**EXERCISE REQUIREMENTS**.
Please print out the entries below unchanged and skip the images.

-=-=-=-=-

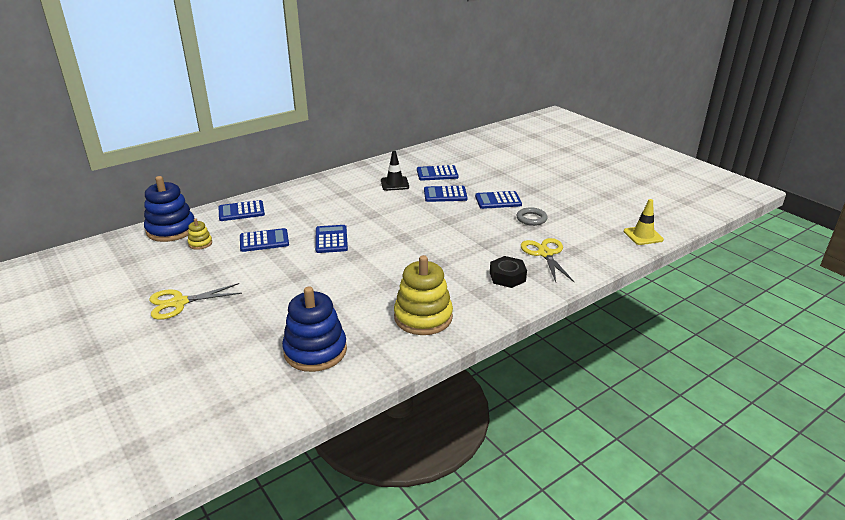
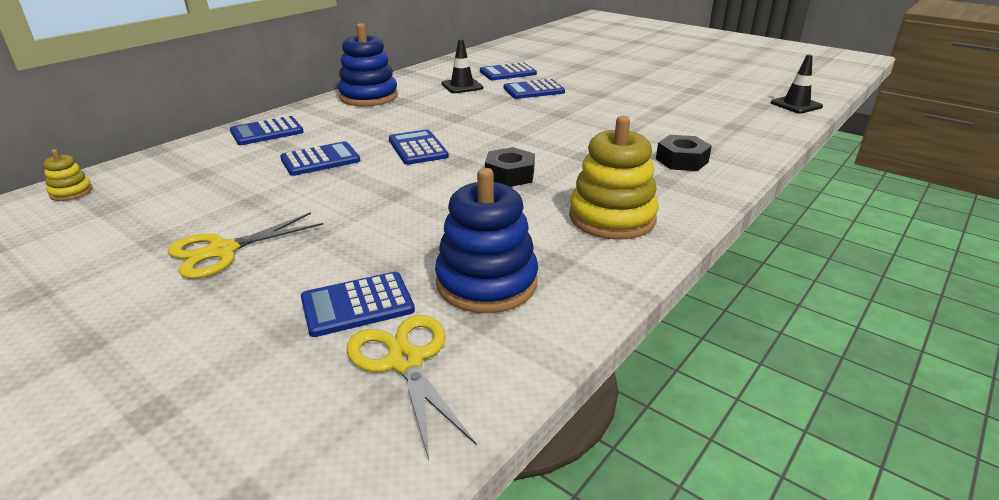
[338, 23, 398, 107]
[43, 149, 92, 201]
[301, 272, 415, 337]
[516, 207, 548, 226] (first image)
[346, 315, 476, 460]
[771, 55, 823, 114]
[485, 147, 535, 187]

-=-=-=-=-

**EXPECTED ANSWER**.
[338, 23, 398, 107]
[43, 149, 92, 201]
[301, 272, 415, 337]
[516, 207, 548, 226] (first image)
[346, 315, 476, 460]
[771, 55, 823, 114]
[485, 147, 535, 187]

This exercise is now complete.